Problem to work on: Copy nothing but the lines from the one containing "green pear: 15 -> 12" through the last line of the entries below, exactly as written and without pictures.

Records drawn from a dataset
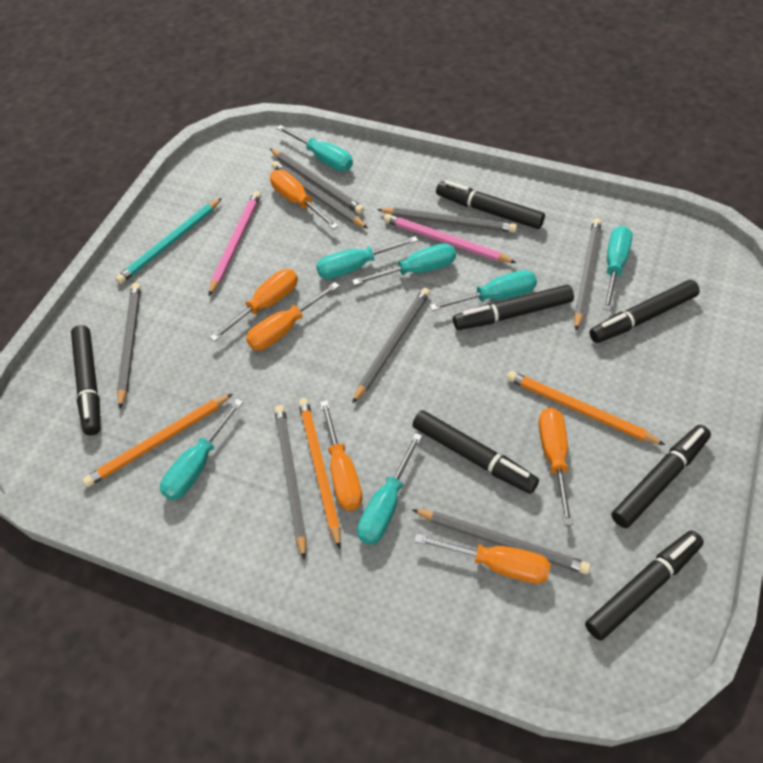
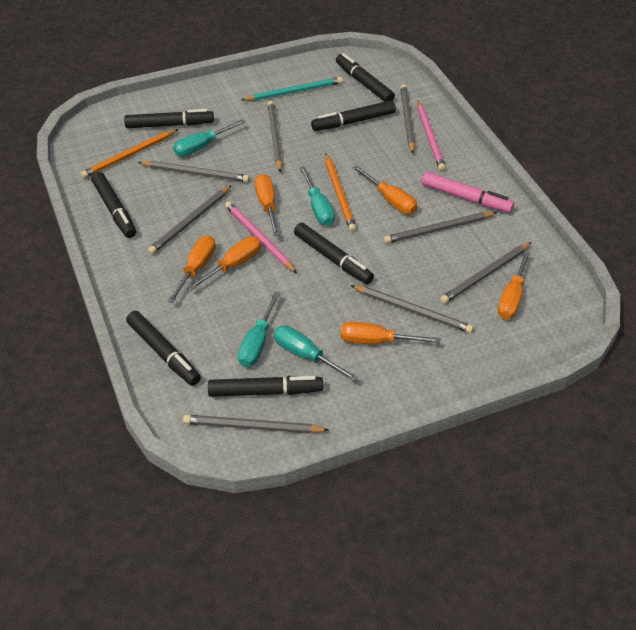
orange pencil: 3 -> 2
pink marker: 0 -> 1
turquoise screwdriver: 7 -> 4

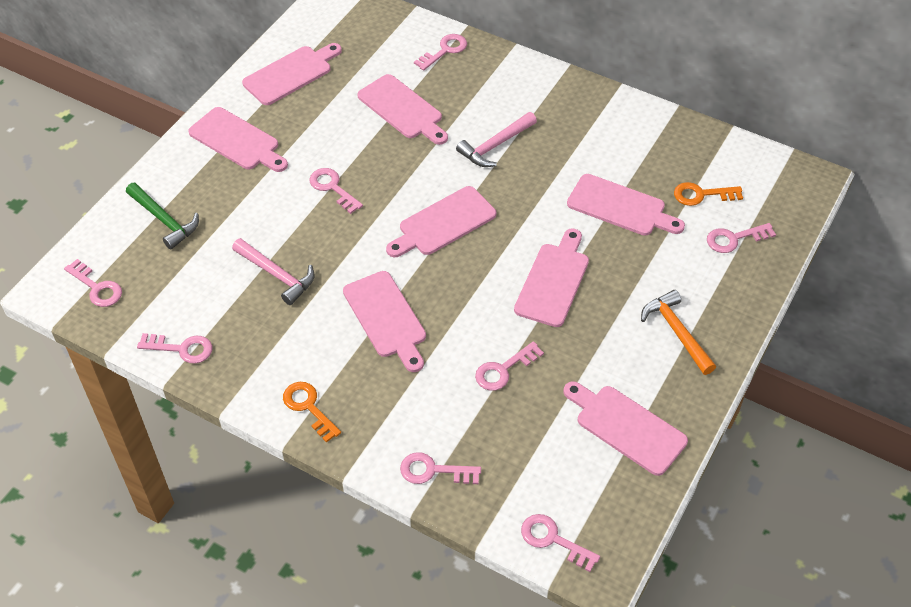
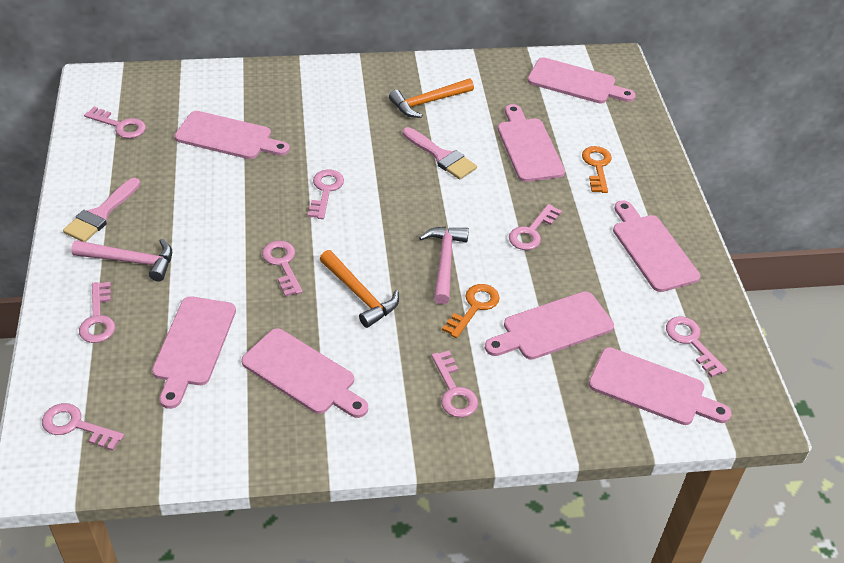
green hammer: 1 -> 0
orange hammer: 1 -> 2
pink brush: 0 -> 2

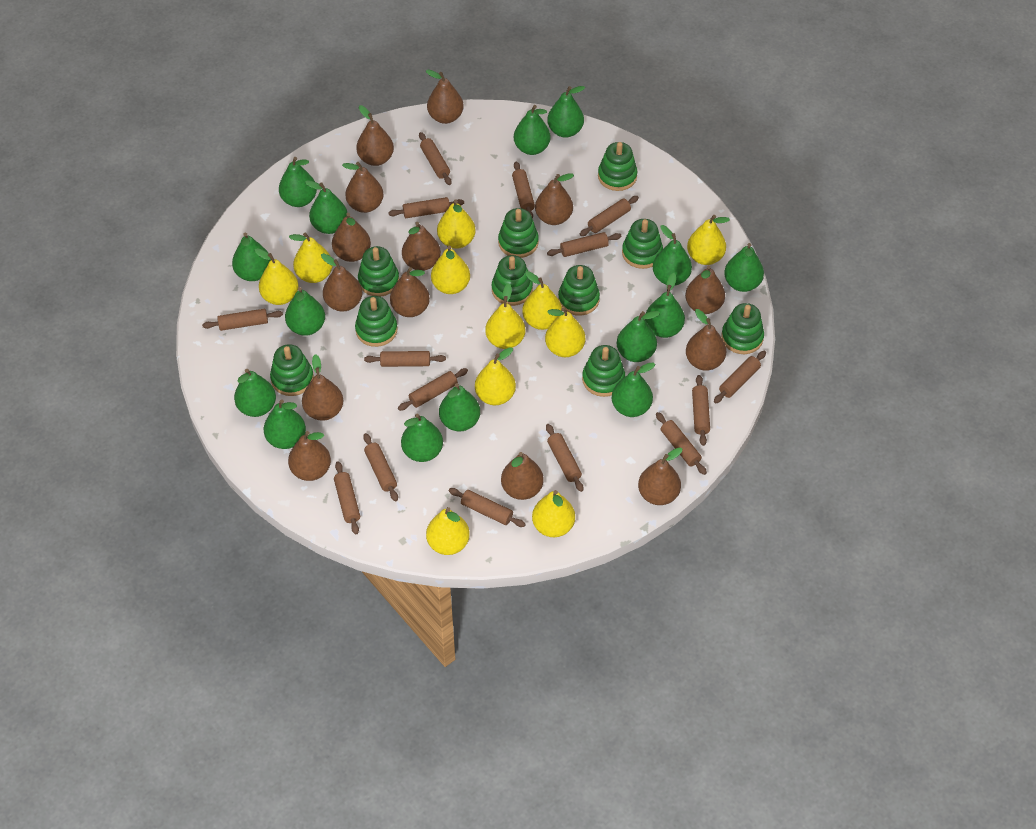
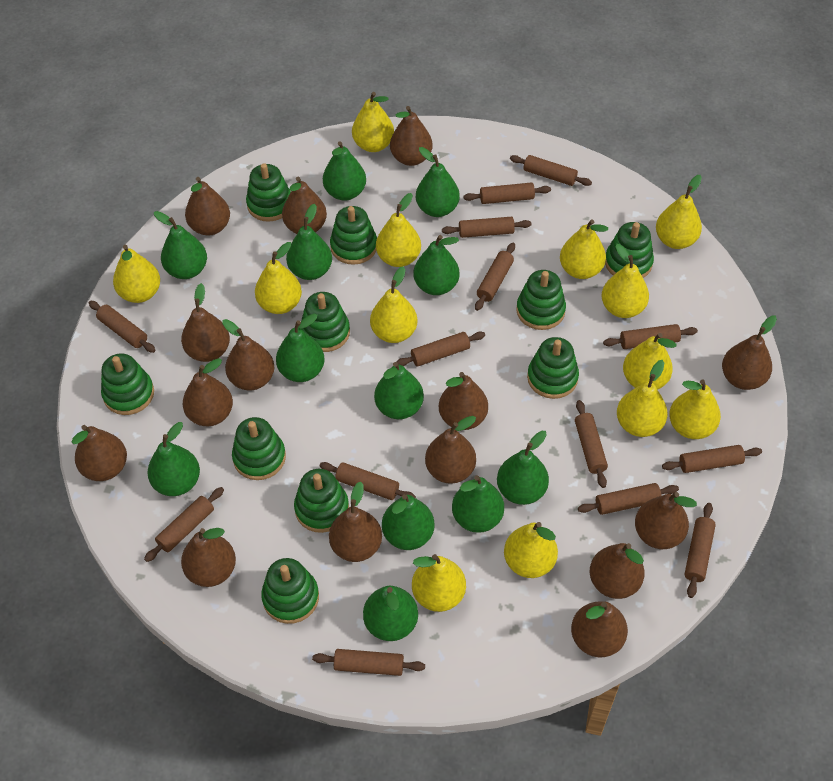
brown pear: 14 -> 15
brown rolling pin: 15 -> 14
green pear: 15 -> 12
yellow pear: 11 -> 13

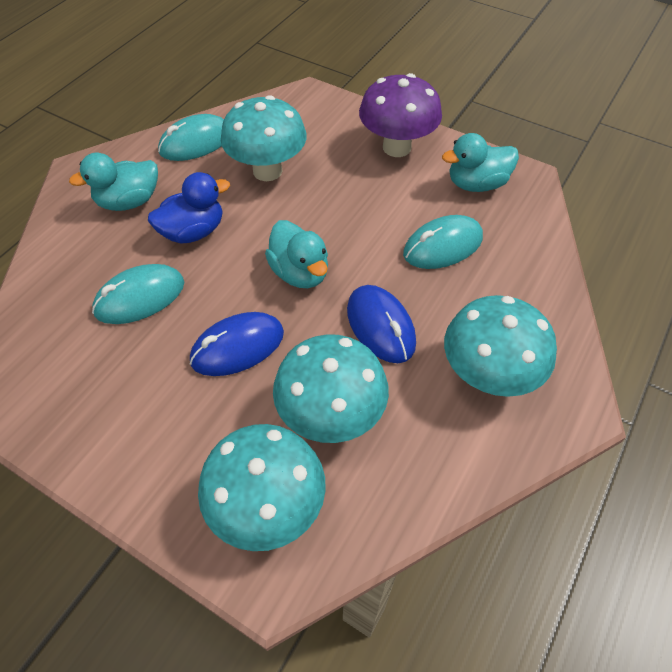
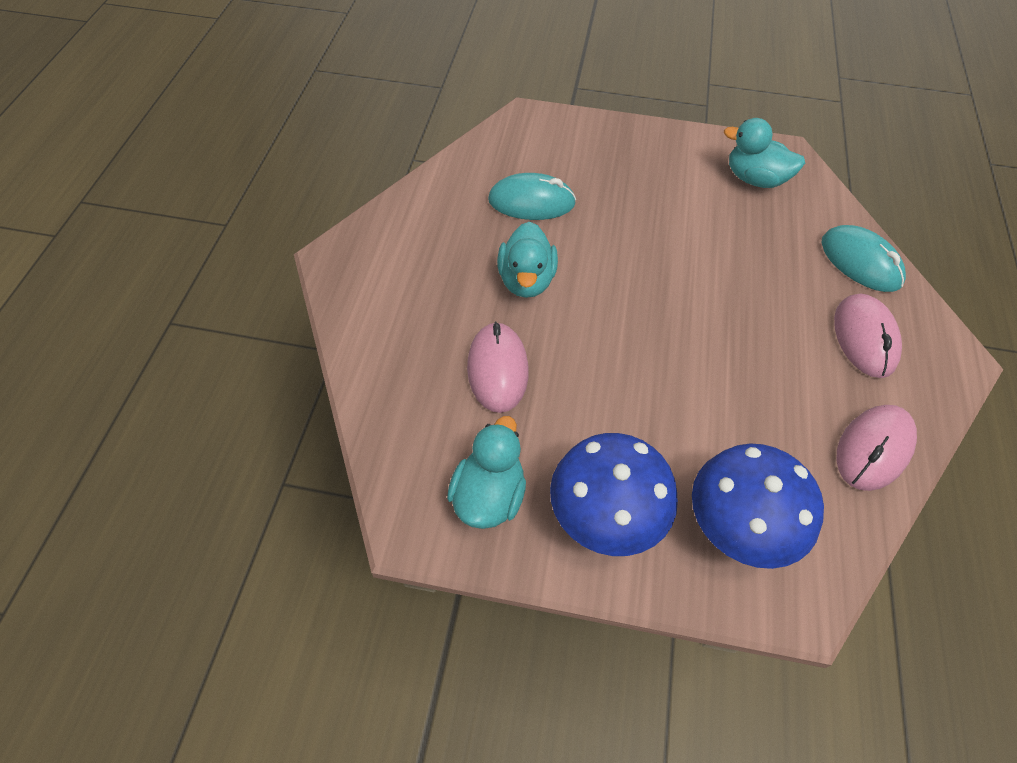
blue duck: 1 -> 0
blue mouse: 2 -> 0
blue mushroom: 0 -> 2
pink mouse: 0 -> 3
purple mushroom: 1 -> 0
turquoise mouse: 3 -> 2
turquoise mushroom: 4 -> 0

Answer box:
green pear: 15 -> 12
yellow pear: 11 -> 13

blue duck: 1 -> 0
blue mouse: 2 -> 0
blue mushroom: 0 -> 2
pink mouse: 0 -> 3
purple mushroom: 1 -> 0
turquoise mouse: 3 -> 2
turquoise mushroom: 4 -> 0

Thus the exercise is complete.